(THE DATA)

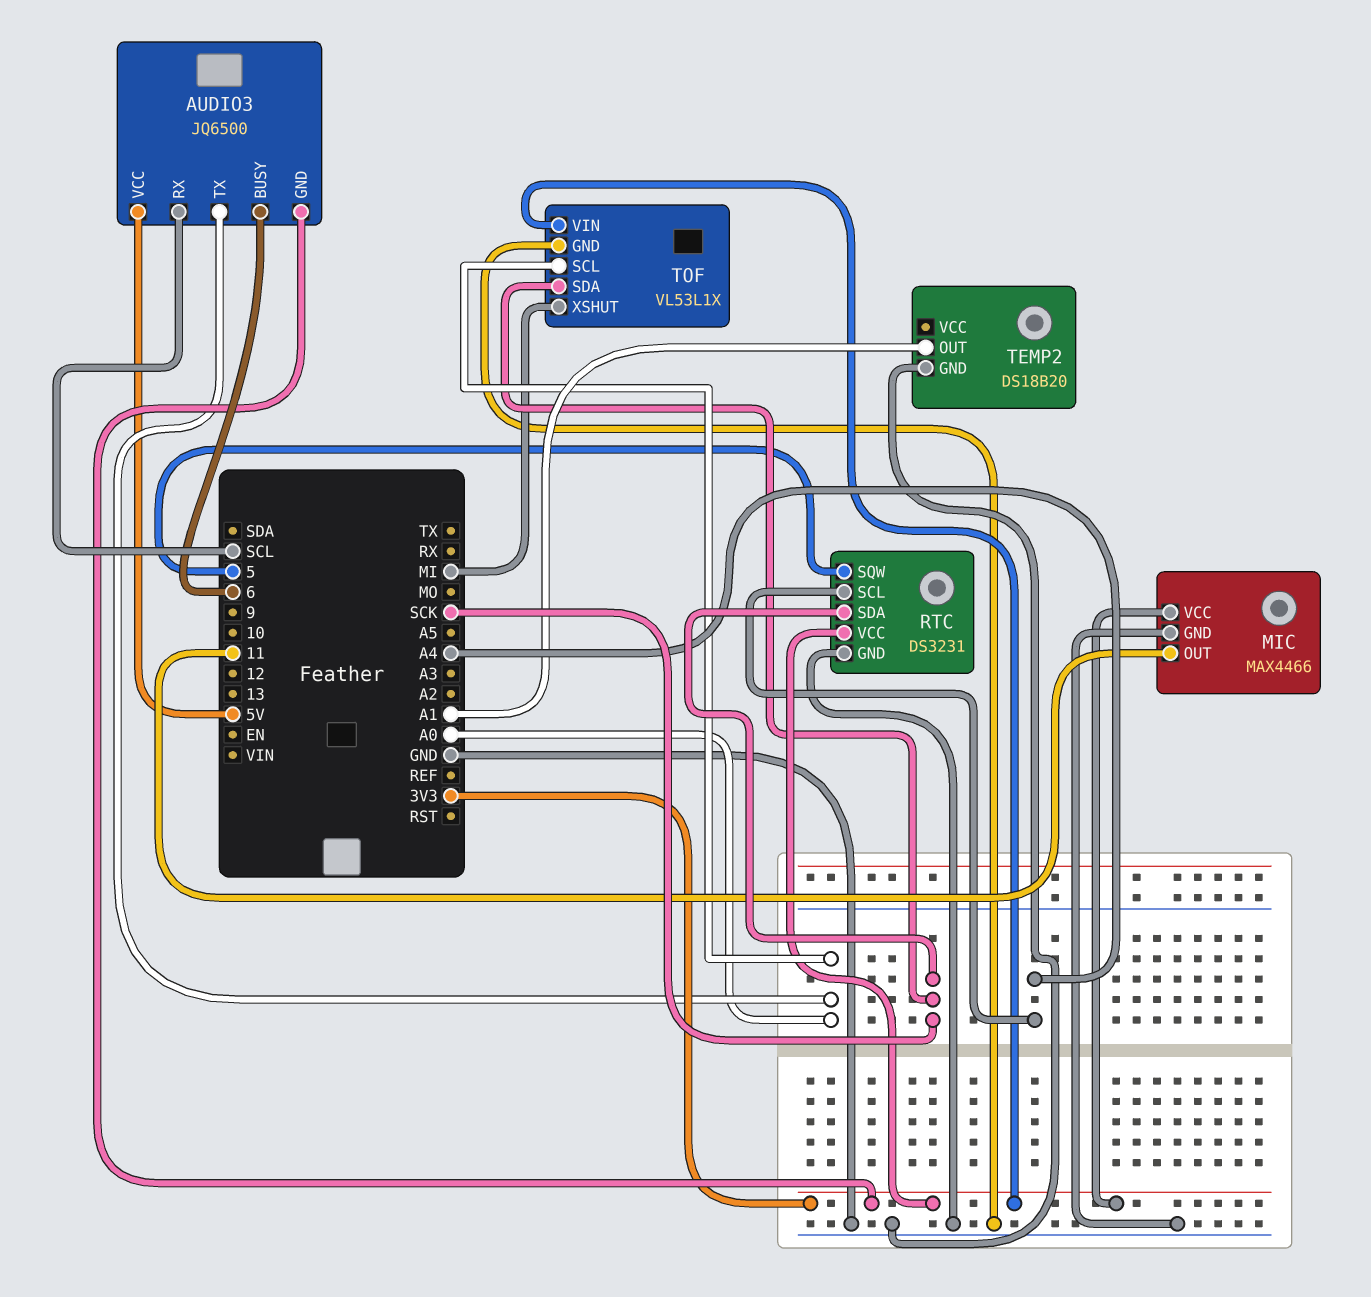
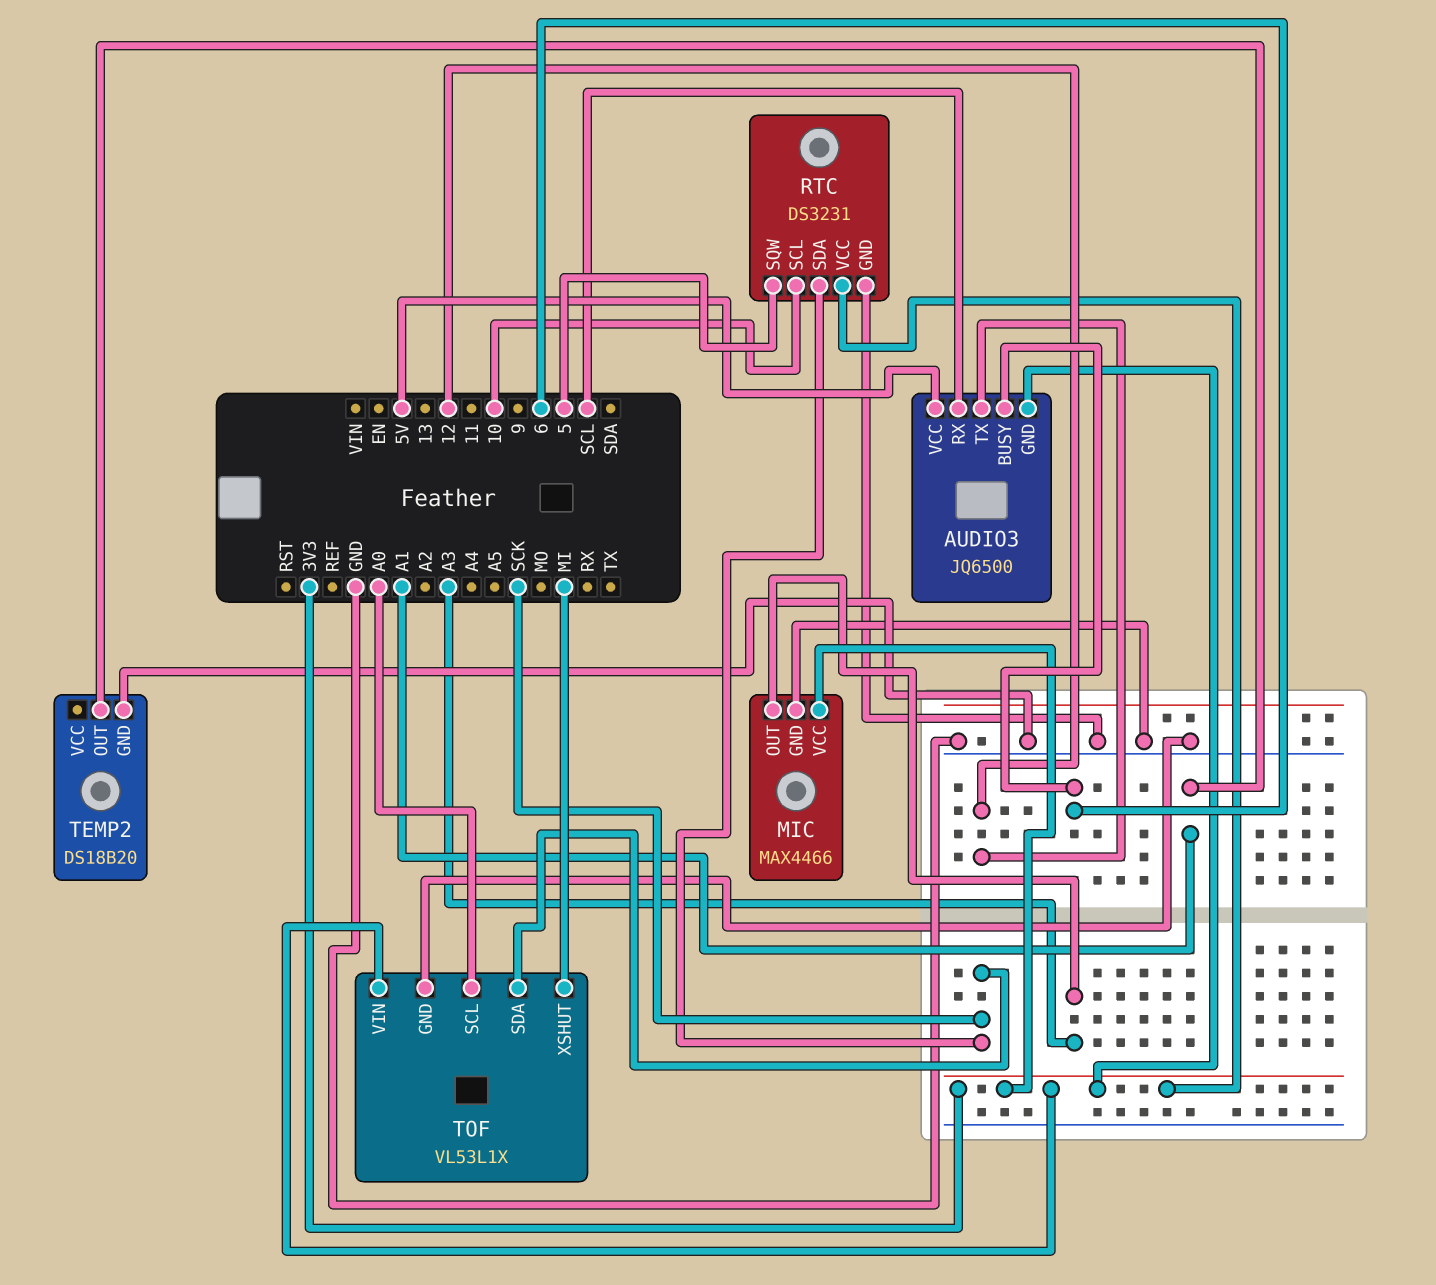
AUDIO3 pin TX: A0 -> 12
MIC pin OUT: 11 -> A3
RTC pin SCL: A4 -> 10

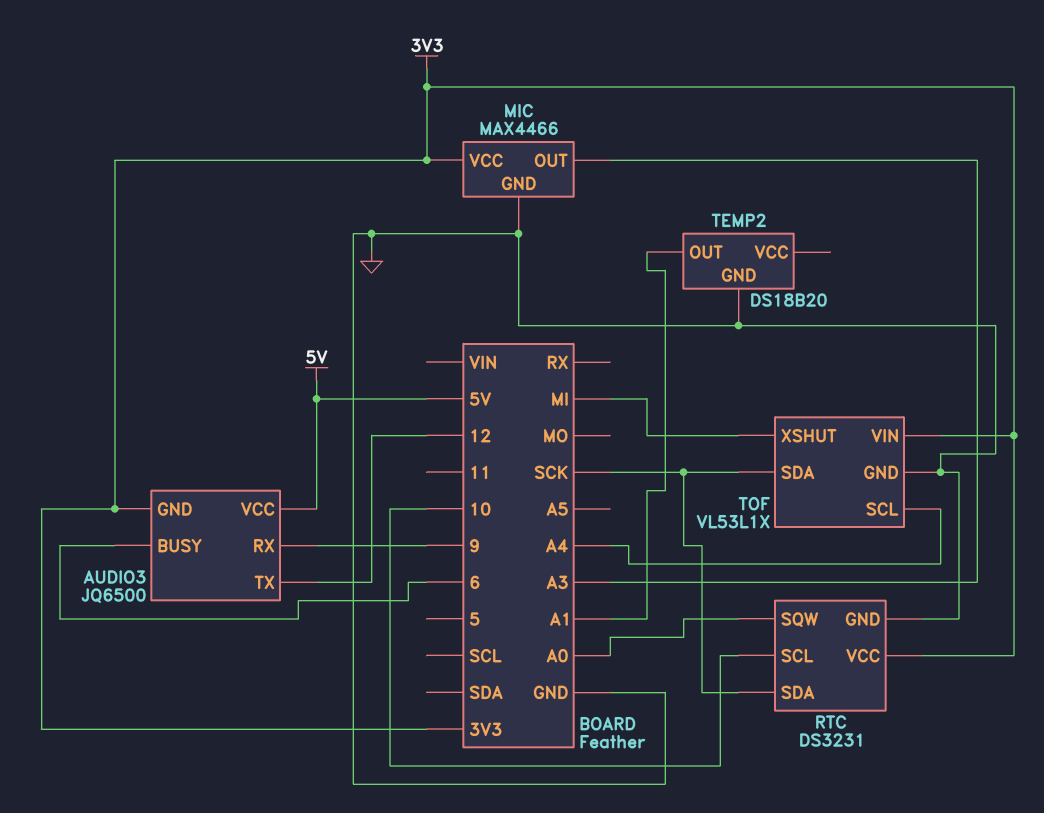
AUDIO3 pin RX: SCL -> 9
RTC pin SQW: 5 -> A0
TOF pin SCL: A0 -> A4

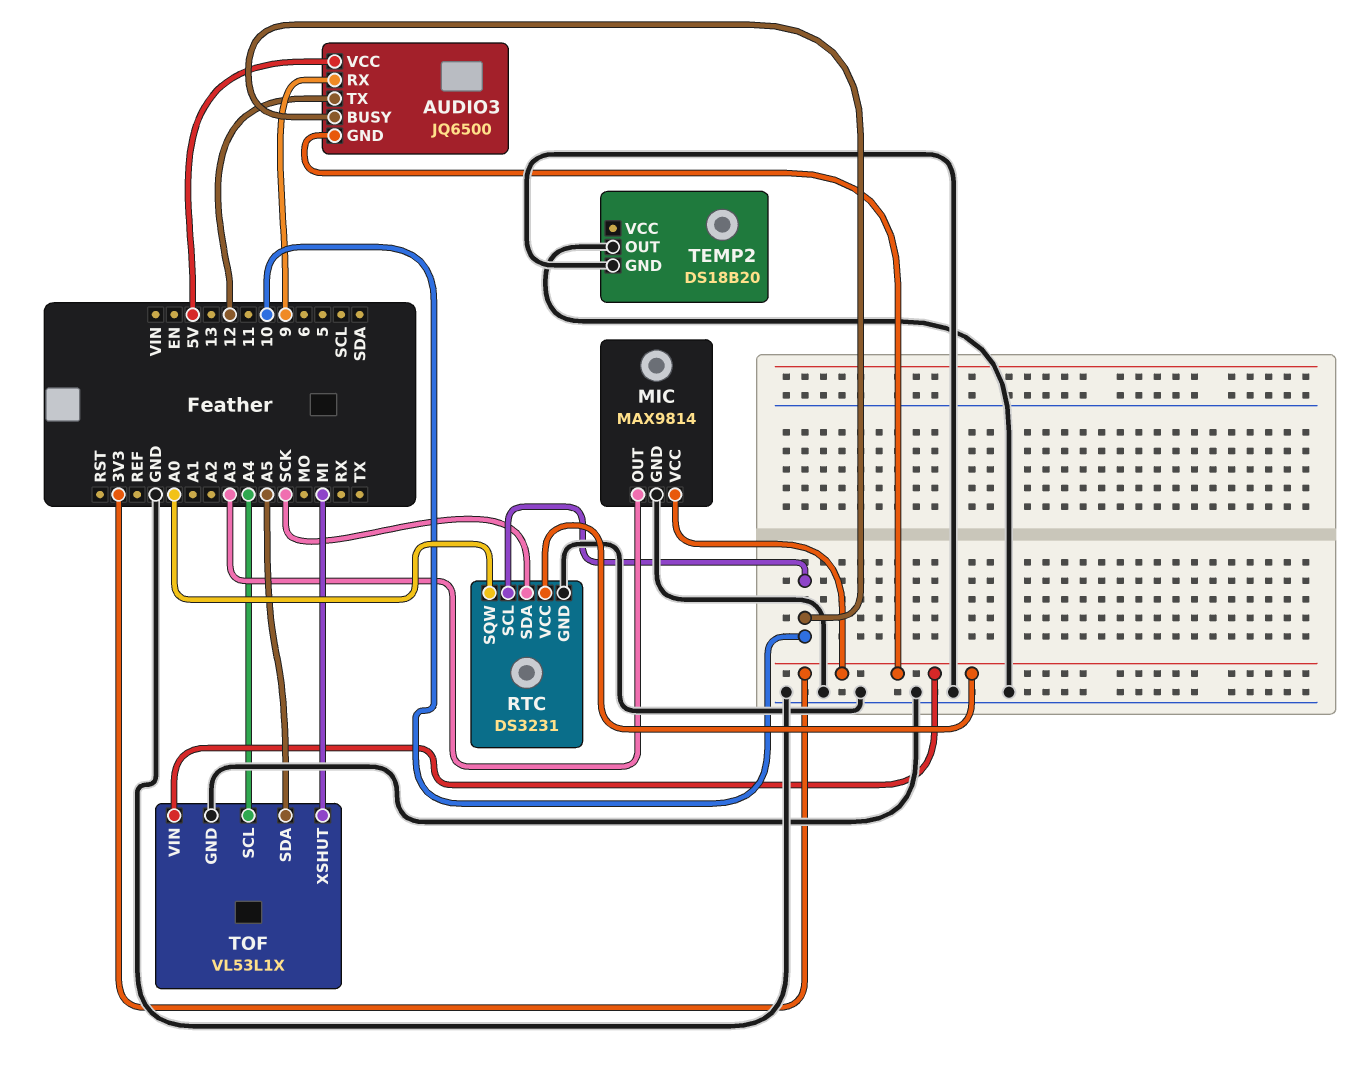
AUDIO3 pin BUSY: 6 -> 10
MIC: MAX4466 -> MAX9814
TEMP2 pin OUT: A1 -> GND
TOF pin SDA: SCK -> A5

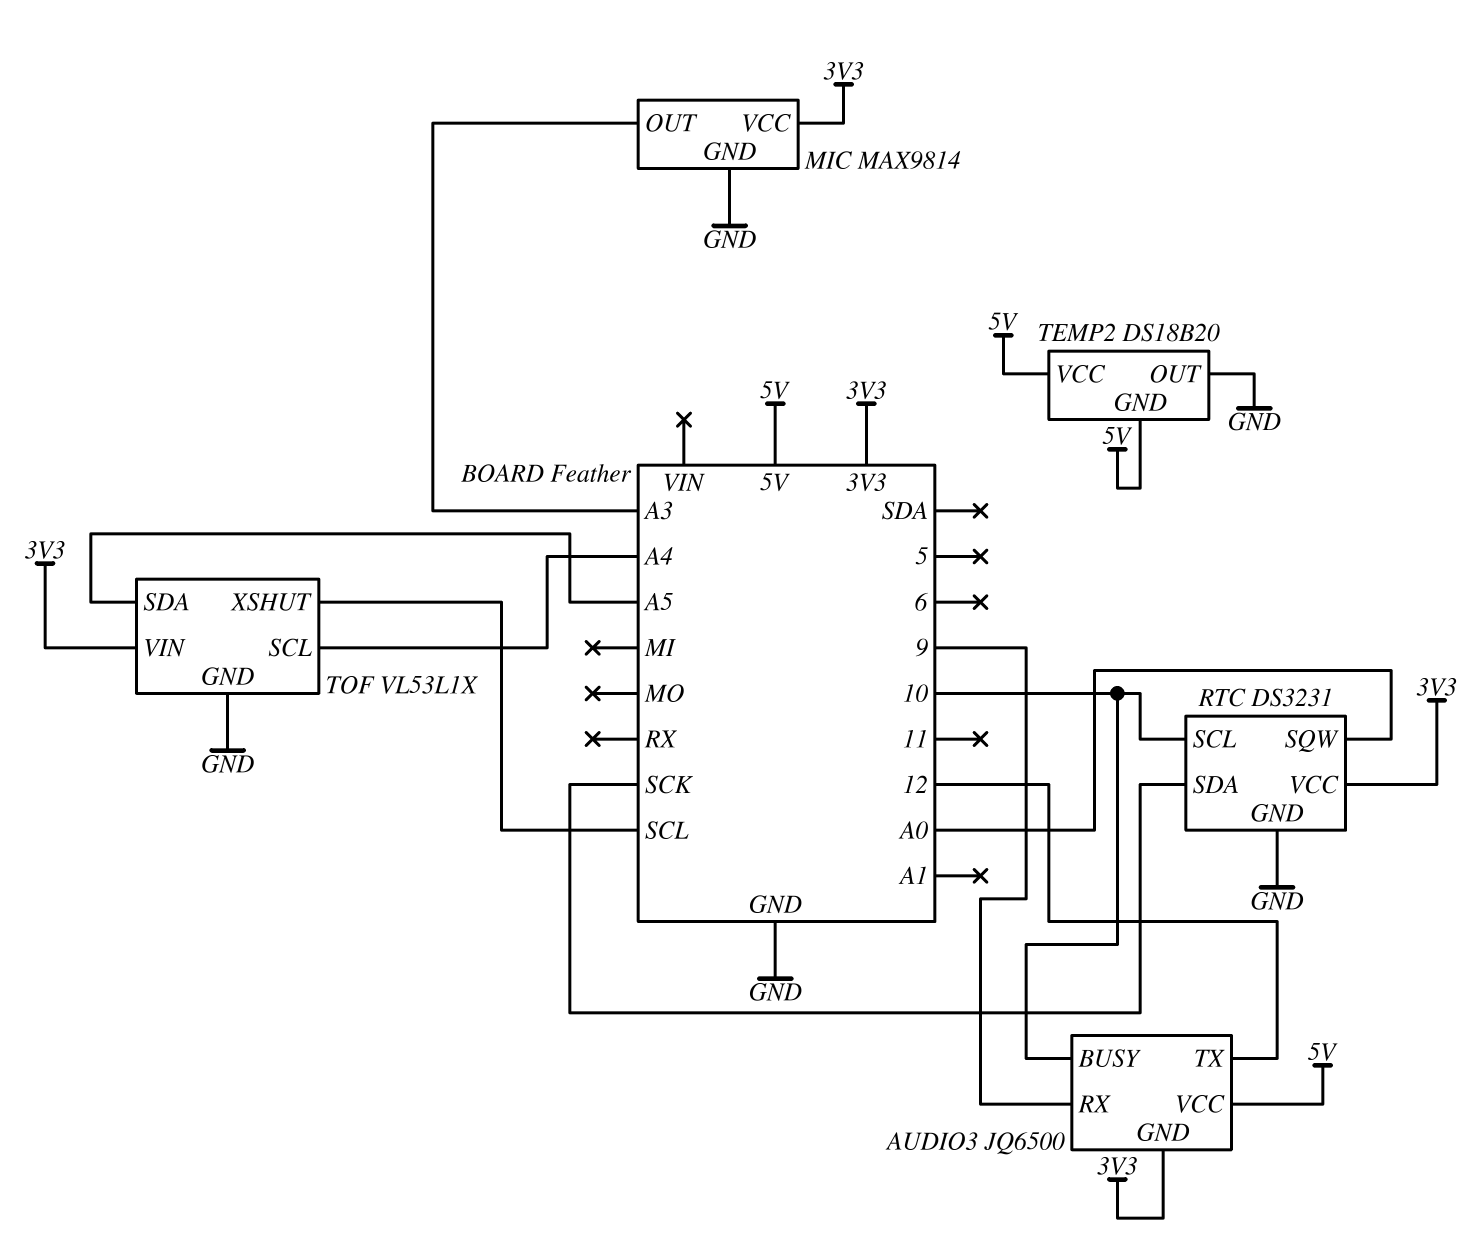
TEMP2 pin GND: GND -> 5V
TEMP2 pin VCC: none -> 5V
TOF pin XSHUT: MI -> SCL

(End THE DATA)

● WORK ORDER: Print the lines from the one that contains "TEMP2 pin OUT: A1 -> GND" through the last line of the data, exactly and in full, and no other lines. Pictures are not part of the copy.

● EXPECTED OUTPUT:
TEMP2 pin OUT: A1 -> GND
TOF pin SDA: SCK -> A5

TEMP2 pin GND: GND -> 5V
TEMP2 pin VCC: none -> 5V
TOF pin XSHUT: MI -> SCL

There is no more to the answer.